=== WORK TO COMPLETE ===
Beneath this task are records; state how many of their lines hold the word "ball", and nothing else.

=== TASK DATA ===
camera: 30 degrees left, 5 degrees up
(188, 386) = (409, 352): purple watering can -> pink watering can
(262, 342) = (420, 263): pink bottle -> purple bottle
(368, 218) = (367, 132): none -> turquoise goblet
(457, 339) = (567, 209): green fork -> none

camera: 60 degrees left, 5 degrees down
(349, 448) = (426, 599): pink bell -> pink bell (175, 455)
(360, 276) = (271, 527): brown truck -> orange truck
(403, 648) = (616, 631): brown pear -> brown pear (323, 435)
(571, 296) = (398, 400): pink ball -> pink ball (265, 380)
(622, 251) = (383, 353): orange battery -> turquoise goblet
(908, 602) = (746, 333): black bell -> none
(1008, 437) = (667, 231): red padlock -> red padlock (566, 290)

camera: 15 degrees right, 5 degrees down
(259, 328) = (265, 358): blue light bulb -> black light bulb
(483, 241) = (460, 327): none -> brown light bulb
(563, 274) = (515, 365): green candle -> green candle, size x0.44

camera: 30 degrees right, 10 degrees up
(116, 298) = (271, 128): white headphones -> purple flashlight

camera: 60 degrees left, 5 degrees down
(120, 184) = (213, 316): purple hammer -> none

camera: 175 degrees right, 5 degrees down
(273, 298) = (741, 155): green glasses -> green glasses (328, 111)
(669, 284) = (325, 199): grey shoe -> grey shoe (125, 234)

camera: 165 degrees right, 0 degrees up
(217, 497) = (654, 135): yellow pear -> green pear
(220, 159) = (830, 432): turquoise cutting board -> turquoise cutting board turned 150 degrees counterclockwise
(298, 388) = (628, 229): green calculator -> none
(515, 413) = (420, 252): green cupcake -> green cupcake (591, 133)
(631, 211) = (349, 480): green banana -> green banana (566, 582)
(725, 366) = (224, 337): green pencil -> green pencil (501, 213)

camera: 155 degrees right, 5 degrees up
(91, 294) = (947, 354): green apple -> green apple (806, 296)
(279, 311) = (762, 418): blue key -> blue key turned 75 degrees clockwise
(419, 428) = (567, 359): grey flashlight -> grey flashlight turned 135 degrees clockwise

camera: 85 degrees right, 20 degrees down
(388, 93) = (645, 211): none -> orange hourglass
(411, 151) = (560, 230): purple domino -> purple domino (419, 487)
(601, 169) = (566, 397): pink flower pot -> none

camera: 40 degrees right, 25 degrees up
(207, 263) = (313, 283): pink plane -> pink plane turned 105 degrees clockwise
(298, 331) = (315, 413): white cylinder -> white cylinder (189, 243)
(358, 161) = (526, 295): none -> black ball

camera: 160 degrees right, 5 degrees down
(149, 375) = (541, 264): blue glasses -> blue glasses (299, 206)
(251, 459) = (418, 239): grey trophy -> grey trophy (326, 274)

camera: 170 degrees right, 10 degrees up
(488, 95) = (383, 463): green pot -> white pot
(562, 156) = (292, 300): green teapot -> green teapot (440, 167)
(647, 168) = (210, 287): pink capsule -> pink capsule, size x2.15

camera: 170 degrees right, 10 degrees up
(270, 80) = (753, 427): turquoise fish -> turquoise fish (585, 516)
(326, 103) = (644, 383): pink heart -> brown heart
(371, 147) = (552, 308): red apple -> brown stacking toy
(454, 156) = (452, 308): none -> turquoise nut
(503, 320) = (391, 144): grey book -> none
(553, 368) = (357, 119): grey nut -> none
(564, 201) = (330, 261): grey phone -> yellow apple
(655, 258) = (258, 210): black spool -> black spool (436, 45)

=== EXERCISE ANSWER ===
2